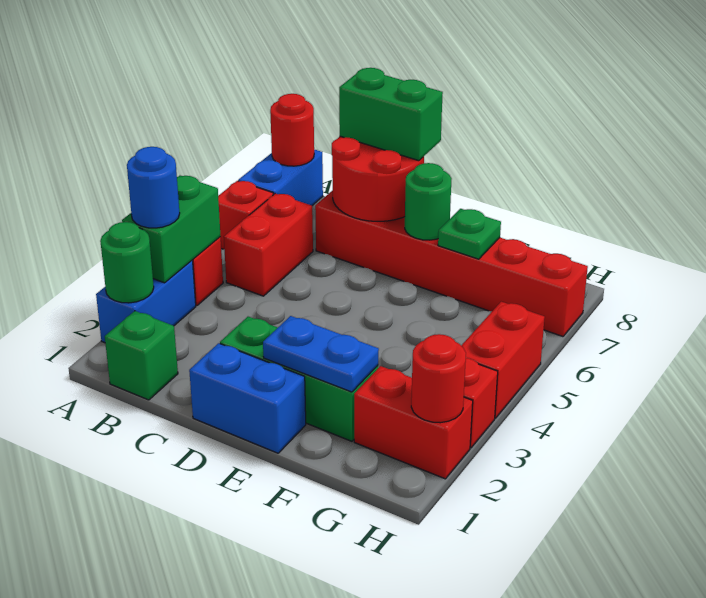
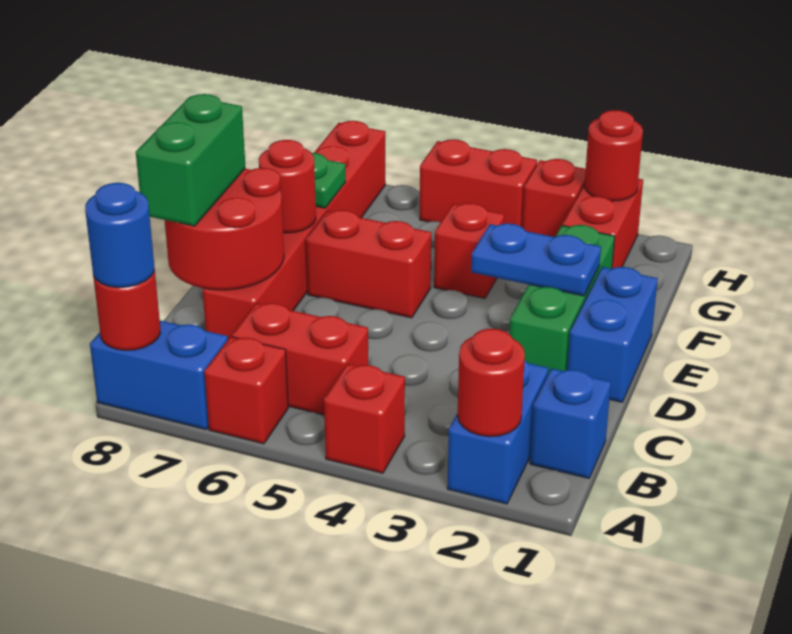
blue brick A2:A3 level 1 -> blue brick A2:B2 level 1
green round brick A2 level 2 -> red round brick A2 level 2
green brick A3:A4 level 2 -> none
blue round brick A3 level 3 -> blue round brick A8 level 3
green brick B1 level 1 -> blue brick B1 level 1
blue plate E2:F2 level 2 -> blue plate E2:E3 level 2
none -> red brick E5:E6 level 1
green round brick E7 level 2 -> red round brick E7 level 2
none -> red brick F4 level 1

### Exercise description
Retype the full listing exactly; pictures stay out.

### Solution to the exercise
blue brick A2:A3 level 1 -> blue brick A2:B2 level 1
green round brick A2 level 2 -> red round brick A2 level 2
green brick A3:A4 level 2 -> none
blue round brick A3 level 3 -> blue round brick A8 level 3
green brick B1 level 1 -> blue brick B1 level 1
blue plate E2:F2 level 2 -> blue plate E2:E3 level 2
none -> red brick E5:E6 level 1
green round brick E7 level 2 -> red round brick E7 level 2
none -> red brick F4 level 1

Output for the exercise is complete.